» **MATERIAL SUPPLIED**
────────

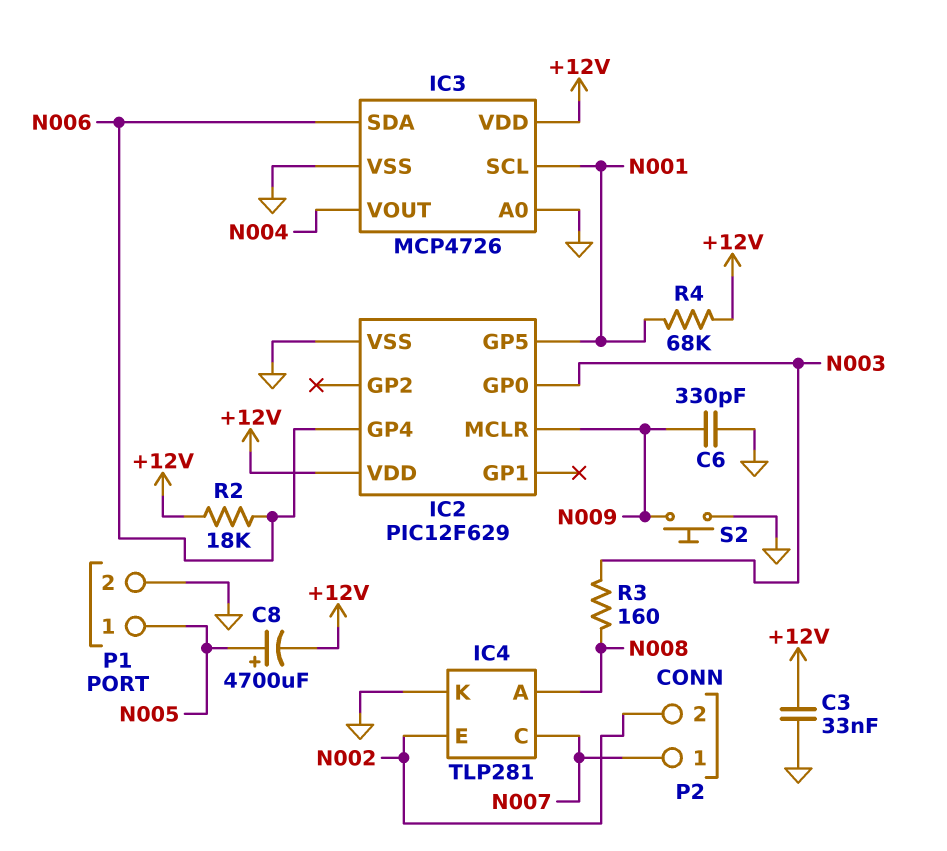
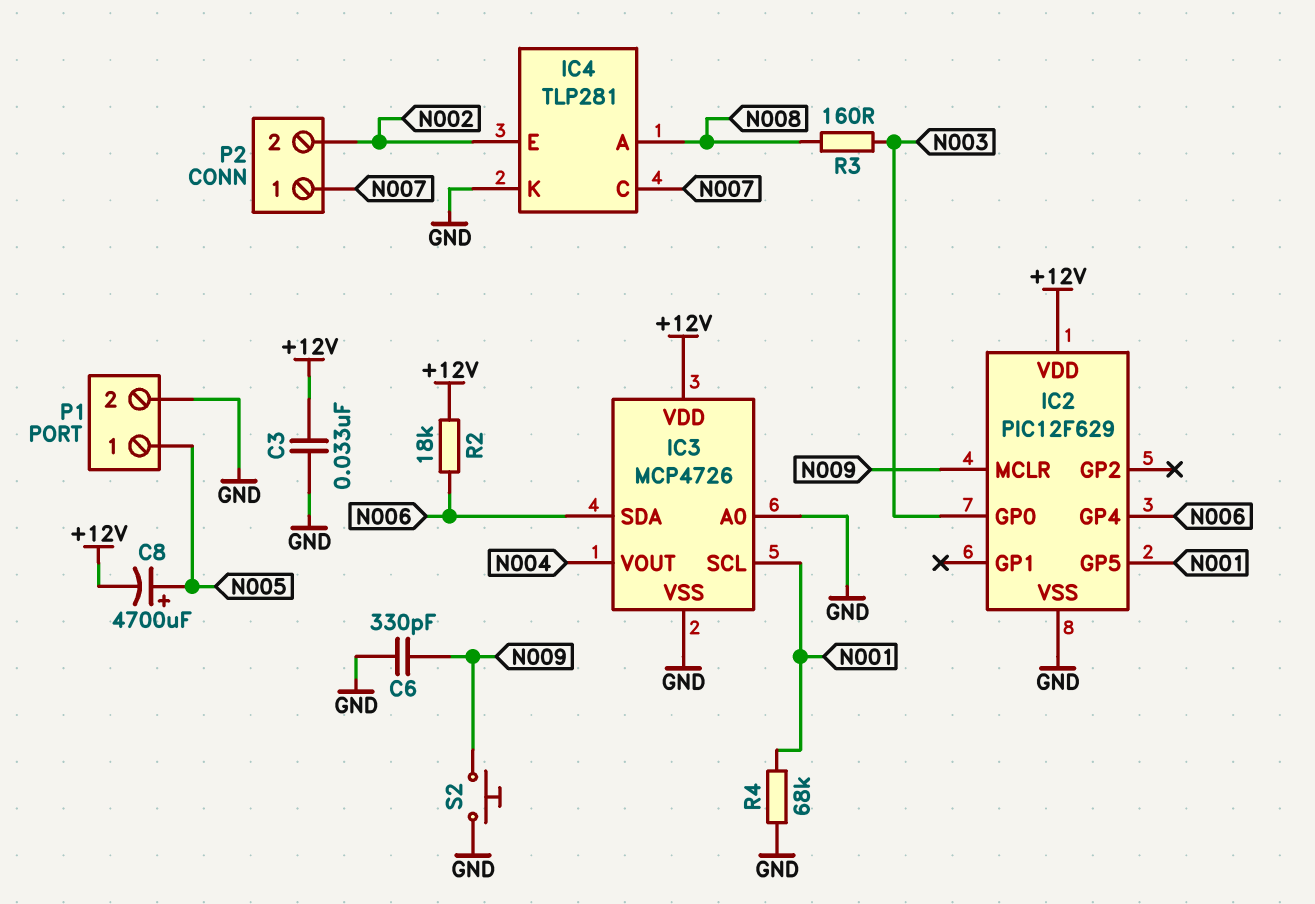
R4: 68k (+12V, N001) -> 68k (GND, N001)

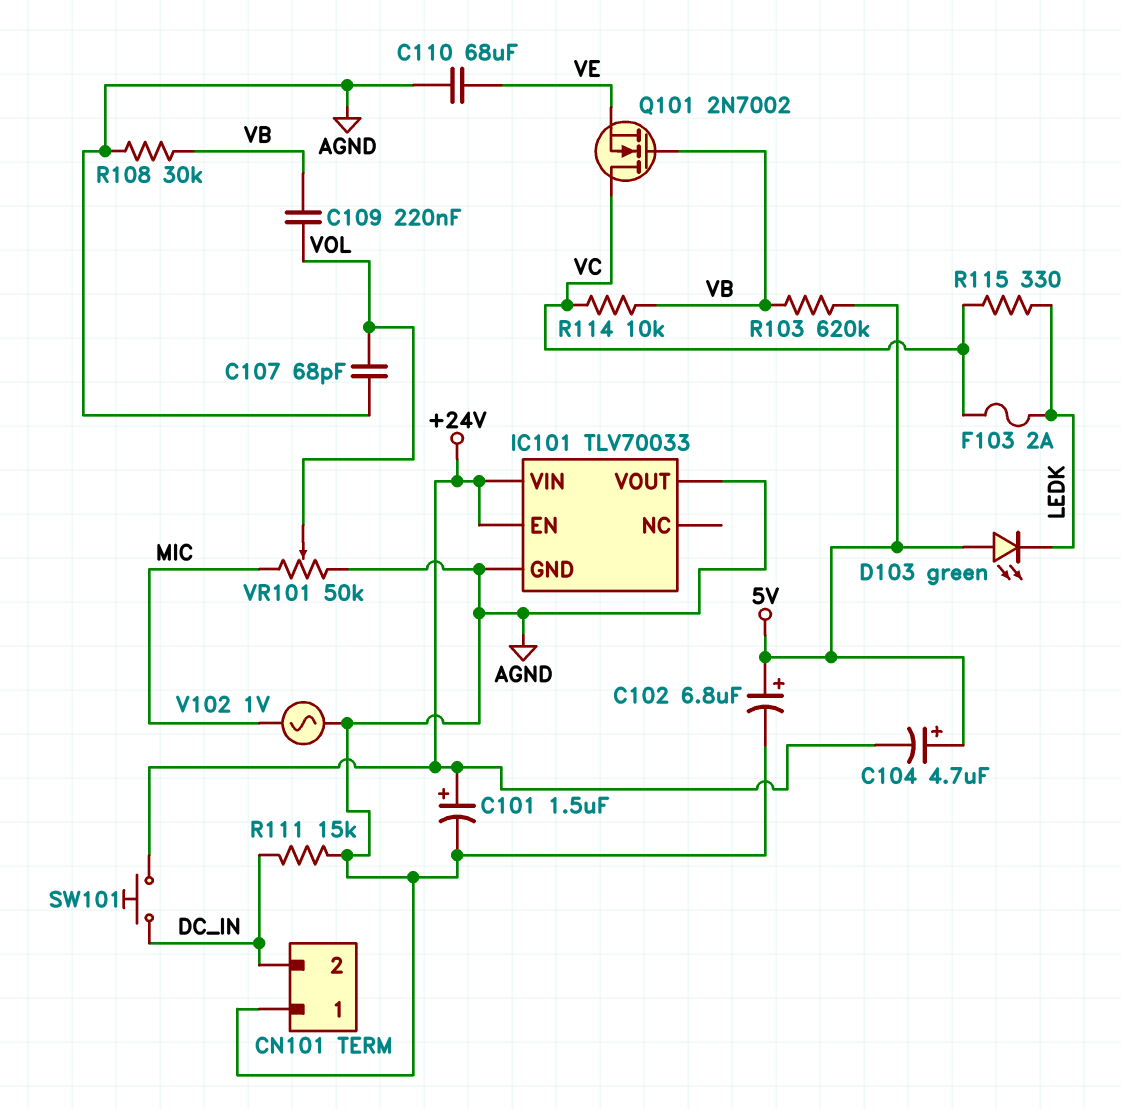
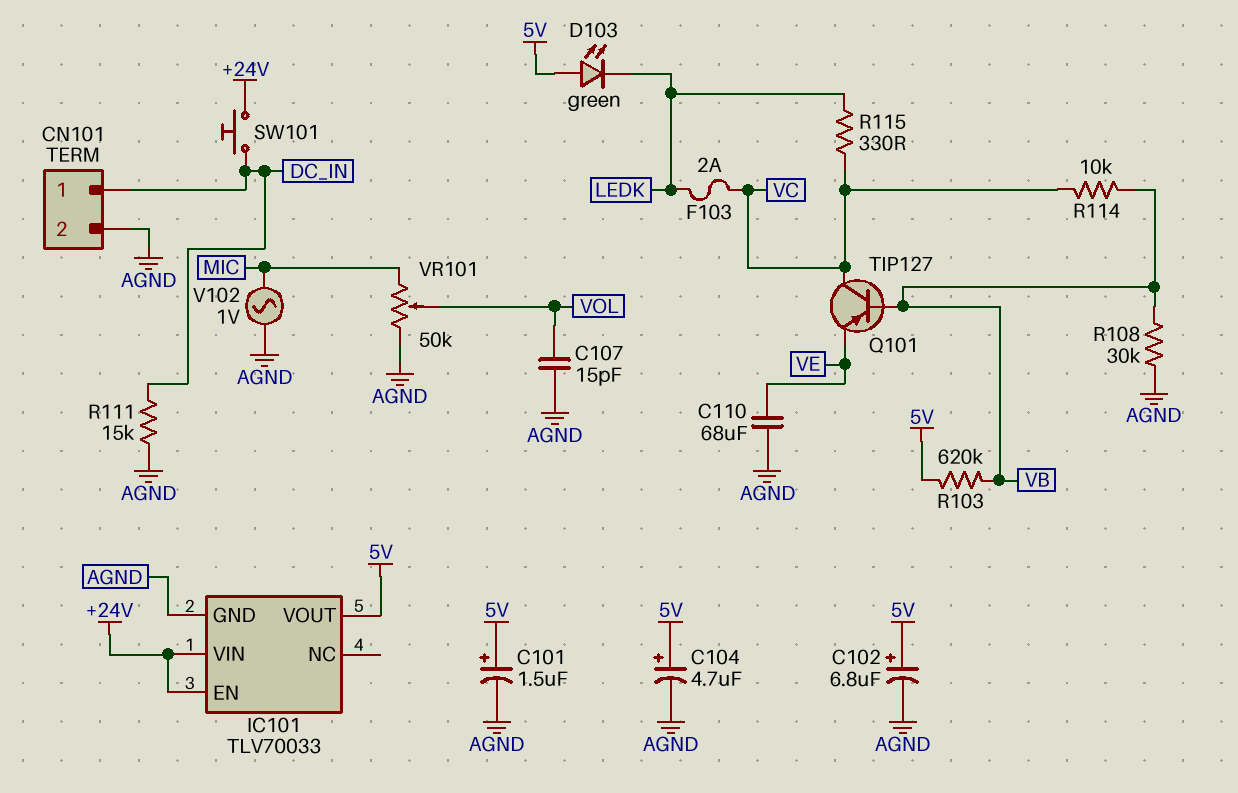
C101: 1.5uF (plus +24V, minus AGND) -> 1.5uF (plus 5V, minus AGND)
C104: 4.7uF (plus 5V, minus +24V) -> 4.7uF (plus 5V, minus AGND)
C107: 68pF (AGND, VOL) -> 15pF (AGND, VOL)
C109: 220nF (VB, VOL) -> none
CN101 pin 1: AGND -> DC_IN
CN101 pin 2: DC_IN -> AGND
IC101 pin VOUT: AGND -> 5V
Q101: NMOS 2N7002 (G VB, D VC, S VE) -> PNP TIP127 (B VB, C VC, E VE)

────────

» **WHAT THE EXERCISE ASKS**
Set down the records precisely as they appear. Any picture stays out.

» **TASK OUTPUT**
R4: 68k (+12V, N001) -> 68k (GND, N001)

C101: 1.5uF (plus +24V, minus AGND) -> 1.5uF (plus 5V, minus AGND)
C104: 4.7uF (plus 5V, minus +24V) -> 4.7uF (plus 5V, minus AGND)
C107: 68pF (AGND, VOL) -> 15pF (AGND, VOL)
C109: 220nF (VB, VOL) -> none
CN101 pin 1: AGND -> DC_IN
CN101 pin 2: DC_IN -> AGND
IC101 pin VOUT: AGND -> 5V
Q101: NMOS 2N7002 (G VB, D VC, S VE) -> PNP TIP127 (B VB, C VC, E VE)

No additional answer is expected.